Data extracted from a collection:

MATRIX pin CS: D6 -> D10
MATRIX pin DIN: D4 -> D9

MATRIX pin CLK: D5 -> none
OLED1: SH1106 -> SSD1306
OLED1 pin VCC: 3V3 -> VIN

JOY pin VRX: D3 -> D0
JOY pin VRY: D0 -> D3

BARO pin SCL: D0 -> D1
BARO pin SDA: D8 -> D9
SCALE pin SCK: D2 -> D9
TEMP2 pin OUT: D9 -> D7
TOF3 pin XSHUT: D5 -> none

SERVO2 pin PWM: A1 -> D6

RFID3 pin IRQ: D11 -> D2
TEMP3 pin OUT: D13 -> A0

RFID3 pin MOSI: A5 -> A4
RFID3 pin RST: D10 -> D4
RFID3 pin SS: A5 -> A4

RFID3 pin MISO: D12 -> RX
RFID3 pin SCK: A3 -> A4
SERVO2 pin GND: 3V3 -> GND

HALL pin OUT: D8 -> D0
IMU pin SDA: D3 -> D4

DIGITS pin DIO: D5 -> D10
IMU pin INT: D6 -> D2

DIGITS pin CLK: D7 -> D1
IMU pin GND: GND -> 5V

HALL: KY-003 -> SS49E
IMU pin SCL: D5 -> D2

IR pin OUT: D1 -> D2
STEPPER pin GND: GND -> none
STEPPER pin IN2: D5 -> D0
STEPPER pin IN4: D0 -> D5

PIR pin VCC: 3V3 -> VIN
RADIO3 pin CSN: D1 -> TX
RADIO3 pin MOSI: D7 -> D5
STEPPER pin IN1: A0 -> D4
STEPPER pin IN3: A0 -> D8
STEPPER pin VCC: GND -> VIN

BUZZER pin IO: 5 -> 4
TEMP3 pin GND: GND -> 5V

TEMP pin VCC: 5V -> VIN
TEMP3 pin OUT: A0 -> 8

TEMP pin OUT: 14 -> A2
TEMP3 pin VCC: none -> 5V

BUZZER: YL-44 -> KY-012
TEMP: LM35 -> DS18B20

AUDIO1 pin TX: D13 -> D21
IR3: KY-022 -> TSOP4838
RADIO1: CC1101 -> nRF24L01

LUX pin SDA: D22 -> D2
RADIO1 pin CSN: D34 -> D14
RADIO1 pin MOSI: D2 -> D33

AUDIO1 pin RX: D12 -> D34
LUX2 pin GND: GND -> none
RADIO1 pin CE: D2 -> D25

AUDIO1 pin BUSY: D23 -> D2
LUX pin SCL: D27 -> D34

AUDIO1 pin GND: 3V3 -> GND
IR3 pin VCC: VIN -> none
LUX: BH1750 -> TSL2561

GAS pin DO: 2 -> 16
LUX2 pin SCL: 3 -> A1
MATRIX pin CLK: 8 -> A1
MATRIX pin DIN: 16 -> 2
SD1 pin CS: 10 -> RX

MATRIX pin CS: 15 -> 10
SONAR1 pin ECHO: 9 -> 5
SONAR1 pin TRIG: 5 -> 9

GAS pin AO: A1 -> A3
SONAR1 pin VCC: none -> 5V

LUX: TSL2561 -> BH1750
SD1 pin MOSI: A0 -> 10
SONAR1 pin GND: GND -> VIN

Brief ::
Only one thing belongs in the answer: the number of lines of the data that contain the string "none".

Solution for this task ::
7